Without including any pictures, retype exactly the lines from the top of the records through the line containing "camera: 10 degrees right, 5 degrees up", that final line included.

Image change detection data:

______________________________

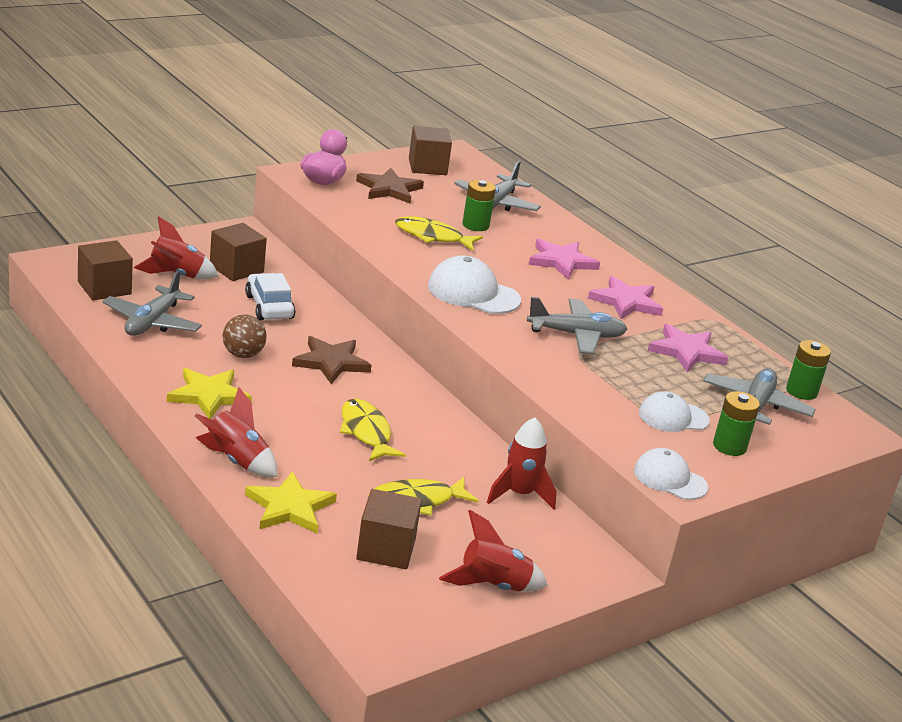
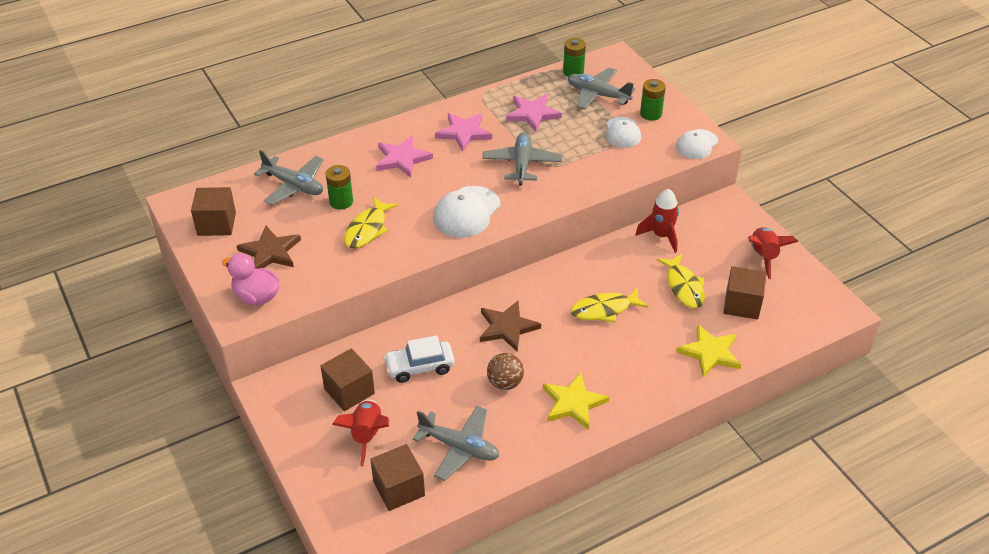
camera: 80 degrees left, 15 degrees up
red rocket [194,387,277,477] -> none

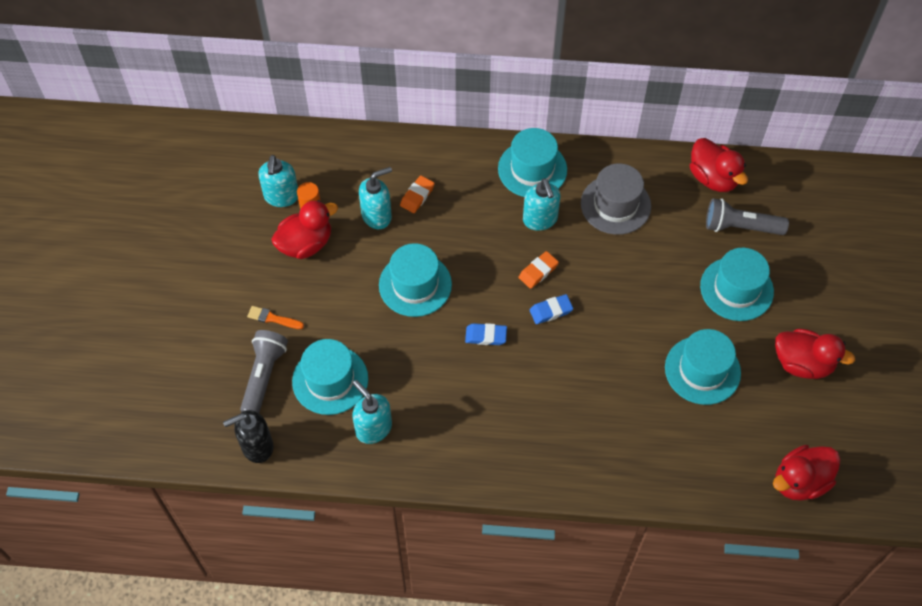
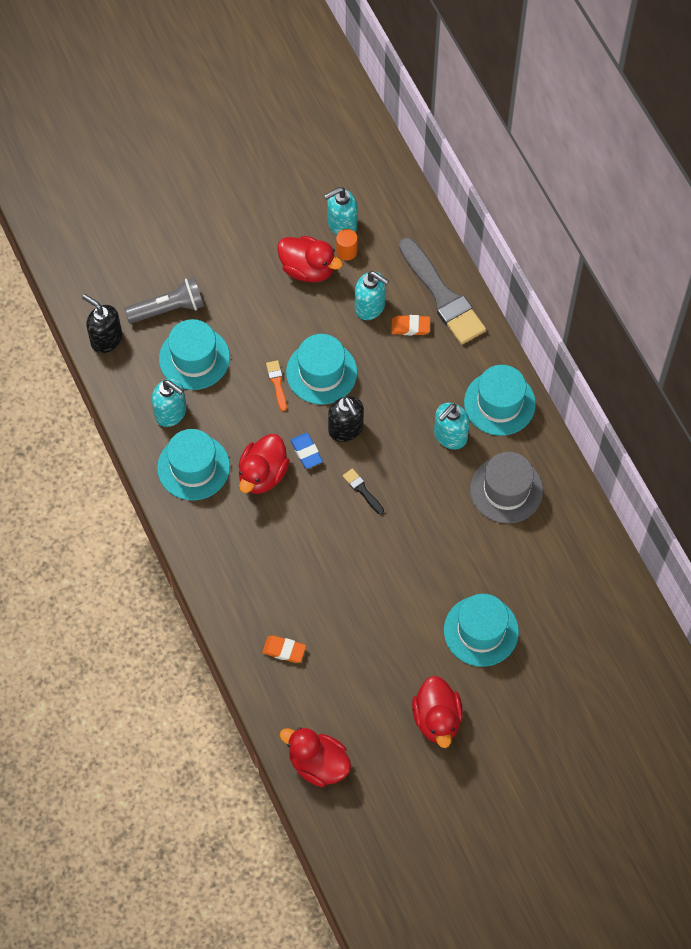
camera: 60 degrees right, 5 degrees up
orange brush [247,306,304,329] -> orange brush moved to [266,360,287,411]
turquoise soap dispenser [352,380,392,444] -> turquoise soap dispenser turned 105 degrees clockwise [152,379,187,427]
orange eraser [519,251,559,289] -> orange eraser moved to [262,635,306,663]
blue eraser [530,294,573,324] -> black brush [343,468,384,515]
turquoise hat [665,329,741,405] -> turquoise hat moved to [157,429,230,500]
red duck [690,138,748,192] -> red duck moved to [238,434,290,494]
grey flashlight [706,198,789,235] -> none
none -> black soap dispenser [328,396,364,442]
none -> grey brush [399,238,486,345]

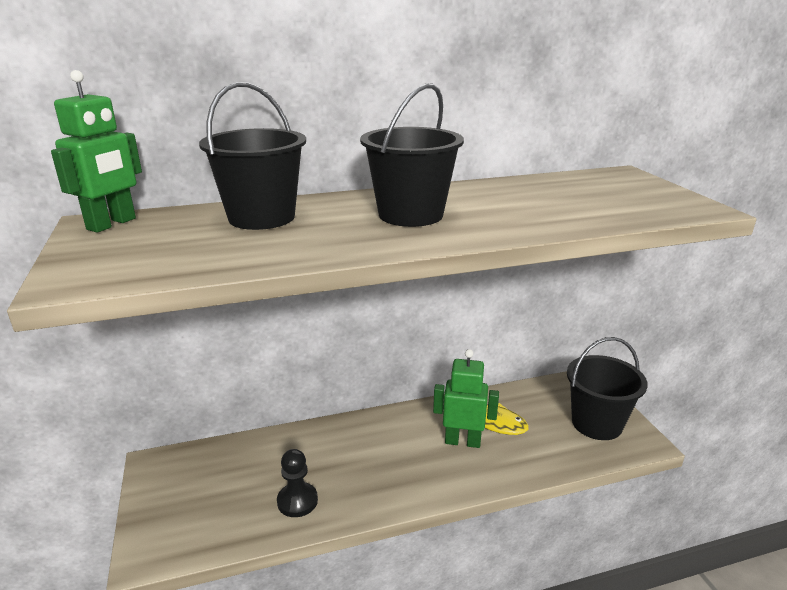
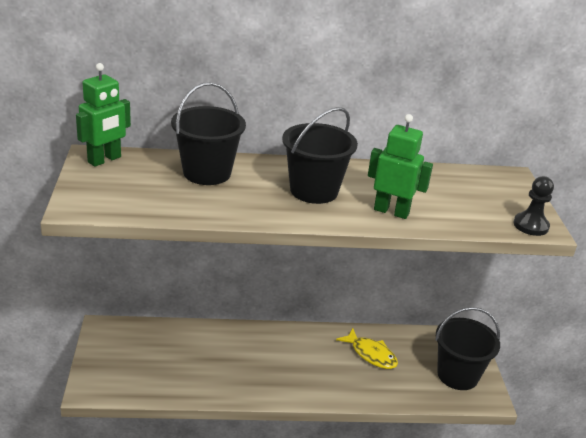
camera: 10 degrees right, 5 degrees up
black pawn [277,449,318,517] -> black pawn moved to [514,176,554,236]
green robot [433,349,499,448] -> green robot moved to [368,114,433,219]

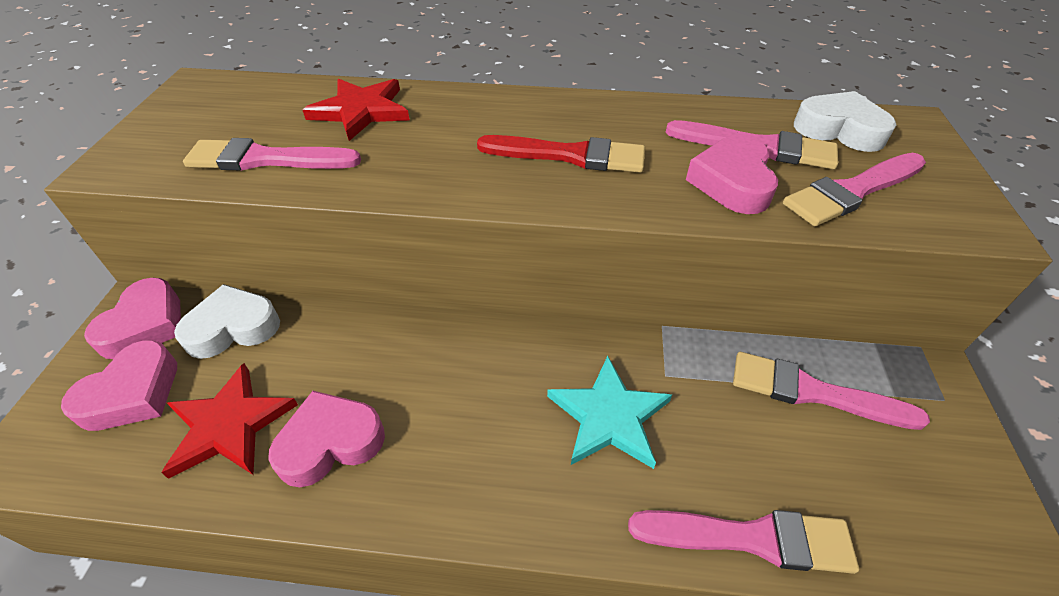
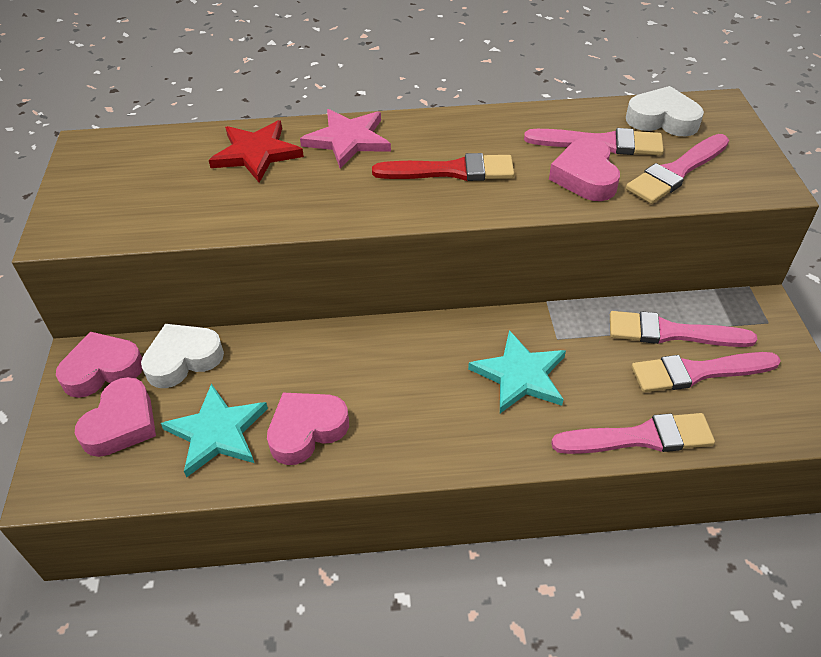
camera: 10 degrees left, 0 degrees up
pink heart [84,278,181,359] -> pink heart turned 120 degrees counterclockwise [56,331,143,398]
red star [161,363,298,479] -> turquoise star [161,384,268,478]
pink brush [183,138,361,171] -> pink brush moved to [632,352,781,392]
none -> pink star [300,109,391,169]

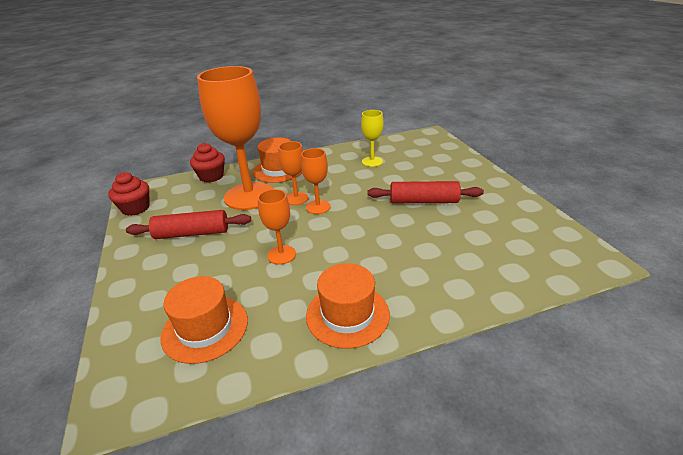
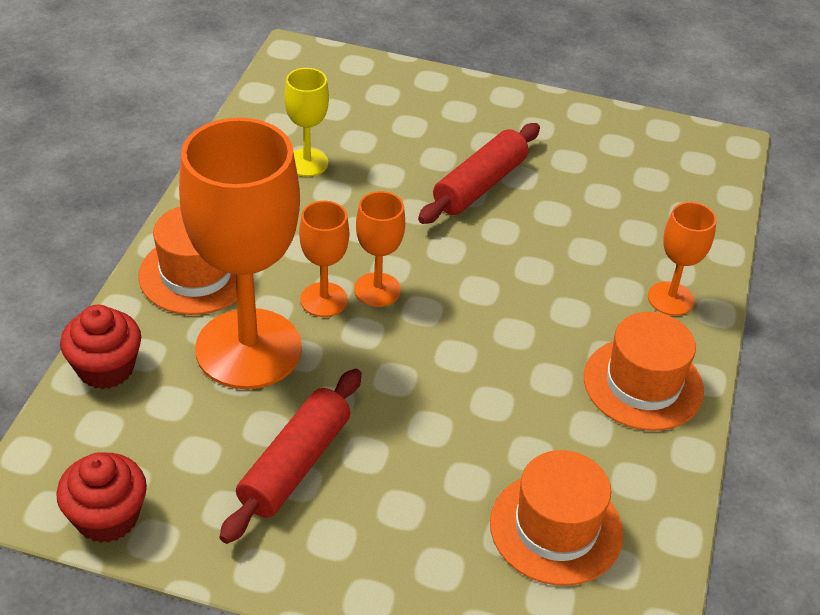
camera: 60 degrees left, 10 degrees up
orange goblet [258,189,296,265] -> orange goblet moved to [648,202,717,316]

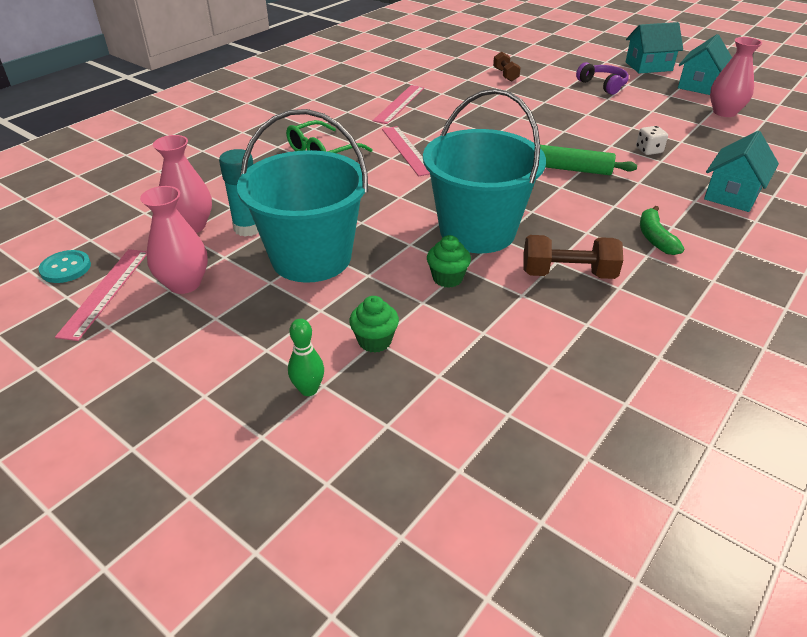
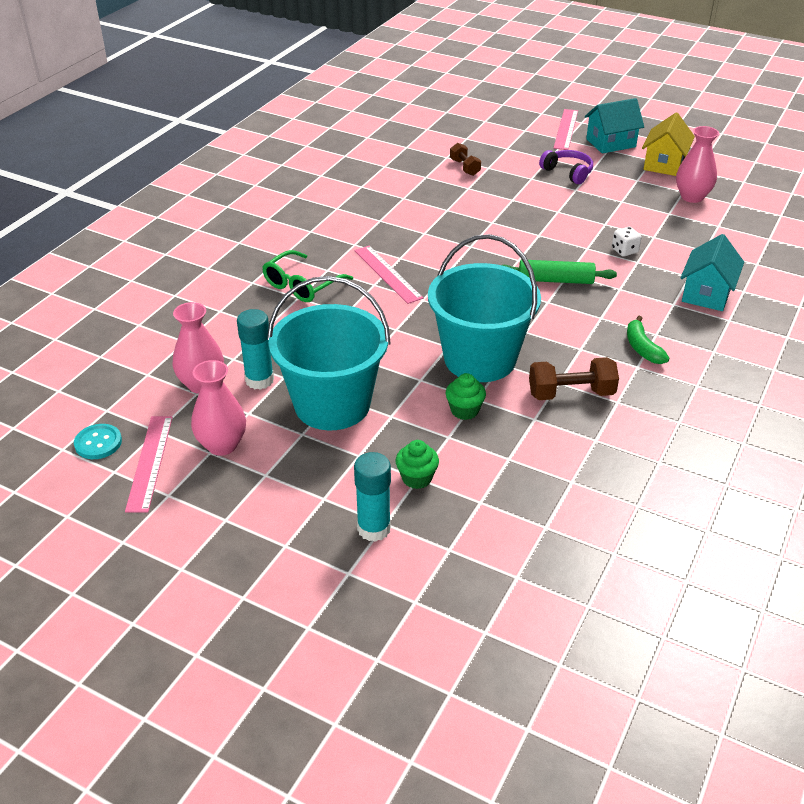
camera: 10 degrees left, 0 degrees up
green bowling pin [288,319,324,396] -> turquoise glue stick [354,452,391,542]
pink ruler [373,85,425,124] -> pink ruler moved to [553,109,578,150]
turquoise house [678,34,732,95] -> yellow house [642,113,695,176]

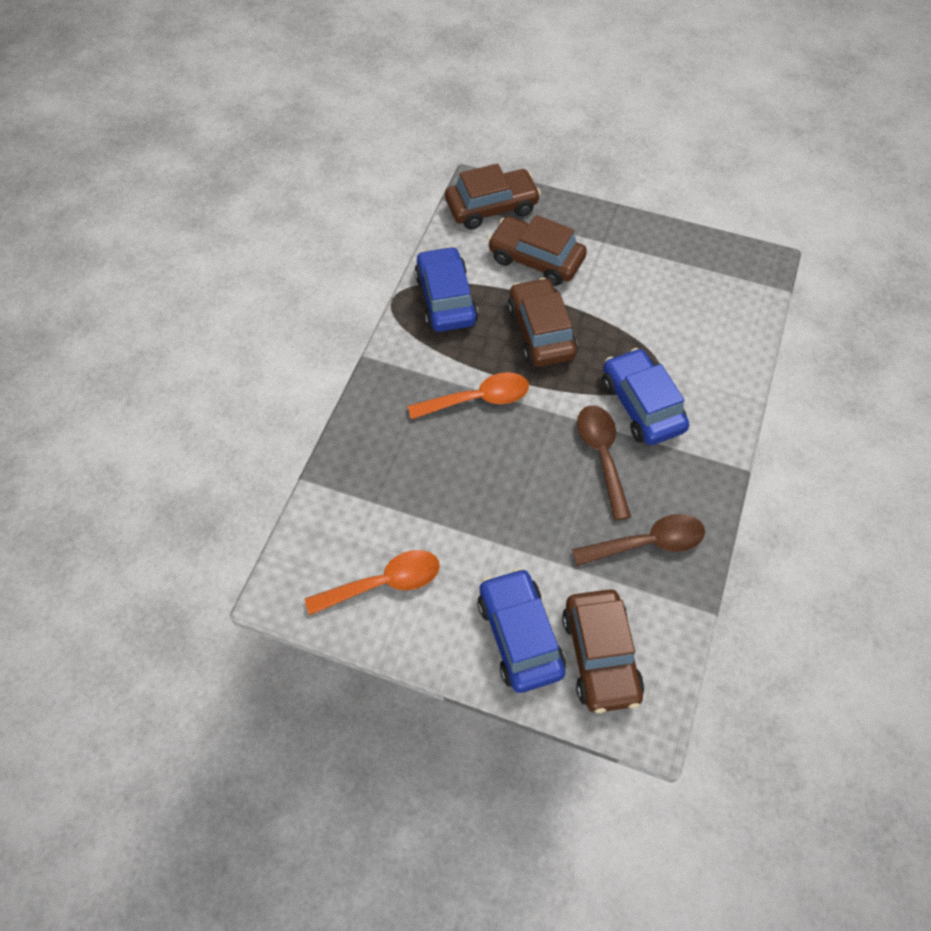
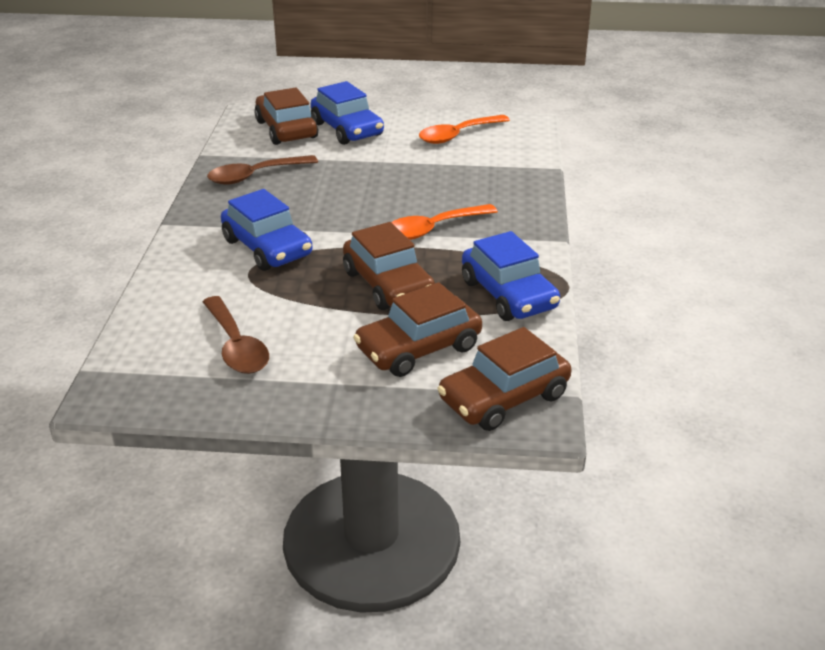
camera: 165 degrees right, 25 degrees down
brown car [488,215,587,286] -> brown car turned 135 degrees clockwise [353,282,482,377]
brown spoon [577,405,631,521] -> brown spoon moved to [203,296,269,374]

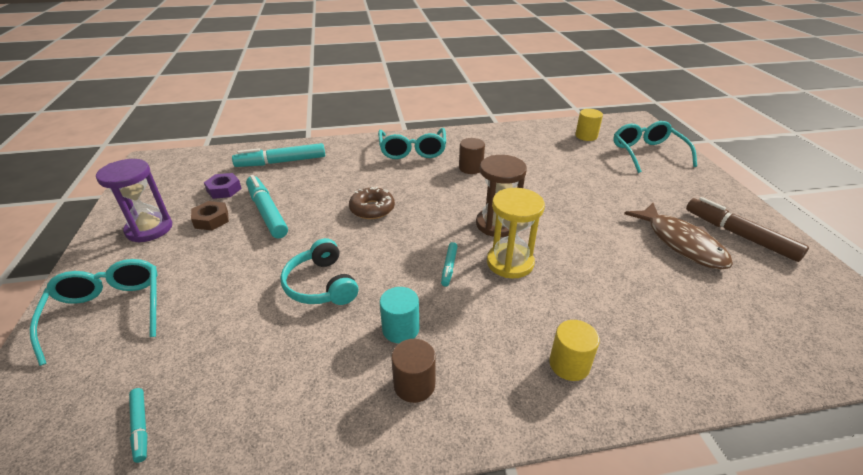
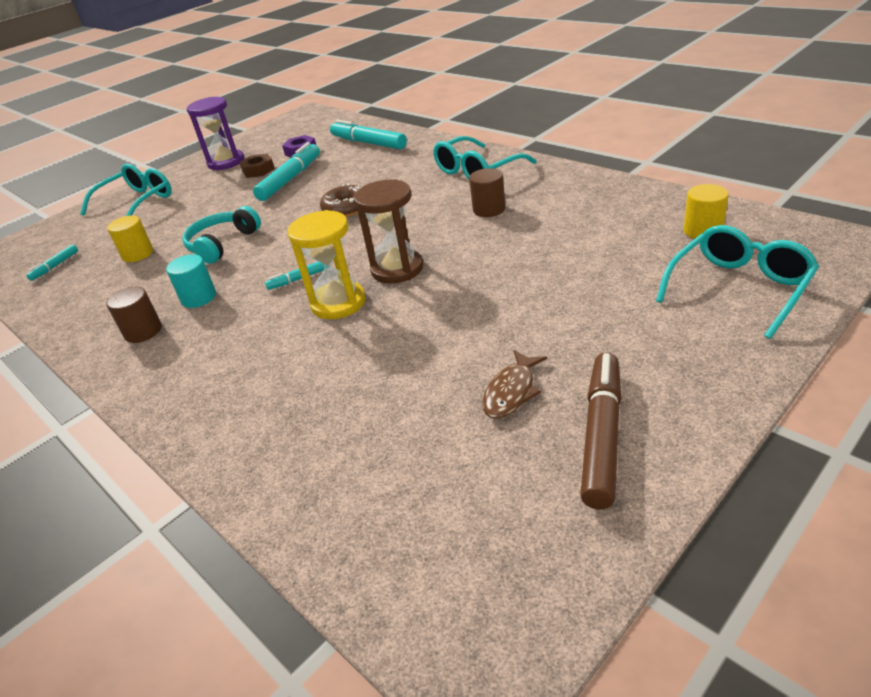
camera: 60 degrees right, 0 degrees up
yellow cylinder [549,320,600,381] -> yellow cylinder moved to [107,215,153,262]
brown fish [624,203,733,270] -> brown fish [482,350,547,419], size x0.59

______________________________

# Solved problem
camera: 80 degrees left, 15 degrees up
red rocket [194,387,277,477] -> none

camera: 60 degrees right, 5 degrees up
orange brush [247,306,304,329] -> orange brush moved to [266,360,287,411]
turquoise soap dispenser [352,380,392,444] -> turquoise soap dispenser turned 105 degrees clockwise [152,379,187,427]
orange eraser [519,251,559,289] -> orange eraser moved to [262,635,306,663]
blue eraser [530,294,573,324] -> black brush [343,468,384,515]
turquoise hat [665,329,741,405] -> turquoise hat moved to [157,429,230,500]
red duck [690,138,748,192] -> red duck moved to [238,434,290,494]
grey flashlight [706,198,789,235] -> none
none -> black soap dispenser [328,396,364,442]
none -> grey brush [399,238,486,345]

camera: 10 degrees right, 5 degrees up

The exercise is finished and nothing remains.